[Edit difference data]

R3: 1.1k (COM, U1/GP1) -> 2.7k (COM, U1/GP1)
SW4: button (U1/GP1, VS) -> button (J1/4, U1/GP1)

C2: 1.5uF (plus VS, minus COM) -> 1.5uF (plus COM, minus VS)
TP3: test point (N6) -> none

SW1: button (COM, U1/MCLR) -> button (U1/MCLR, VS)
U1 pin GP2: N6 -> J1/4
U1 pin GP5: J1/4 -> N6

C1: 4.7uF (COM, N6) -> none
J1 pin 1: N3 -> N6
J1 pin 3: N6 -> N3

...

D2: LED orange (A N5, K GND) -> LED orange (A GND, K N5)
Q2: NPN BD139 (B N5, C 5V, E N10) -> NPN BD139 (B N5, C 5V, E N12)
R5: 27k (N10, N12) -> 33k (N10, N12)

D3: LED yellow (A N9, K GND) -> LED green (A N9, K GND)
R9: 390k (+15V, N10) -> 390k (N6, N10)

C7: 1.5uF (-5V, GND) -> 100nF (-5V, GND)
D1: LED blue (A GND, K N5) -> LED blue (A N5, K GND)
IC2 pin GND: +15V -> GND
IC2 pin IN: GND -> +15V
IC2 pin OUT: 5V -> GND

**Description of the task**
Give back, word for word, only the lines above from the line holding "R3: 1.1k (COM, U1/GP1) -> 2.7k (COM, U1/GP1)" to the line holding "J1 pin 3: N6 -> N3", both included.

**Written answer**
R3: 1.1k (COM, U1/GP1) -> 2.7k (COM, U1/GP1)
SW4: button (U1/GP1, VS) -> button (J1/4, U1/GP1)

C2: 1.5uF (plus VS, minus COM) -> 1.5uF (plus COM, minus VS)
TP3: test point (N6) -> none

SW1: button (COM, U1/MCLR) -> button (U1/MCLR, VS)
U1 pin GP2: N6 -> J1/4
U1 pin GP5: J1/4 -> N6

C1: 4.7uF (COM, N6) -> none
J1 pin 1: N3 -> N6
J1 pin 3: N6 -> N3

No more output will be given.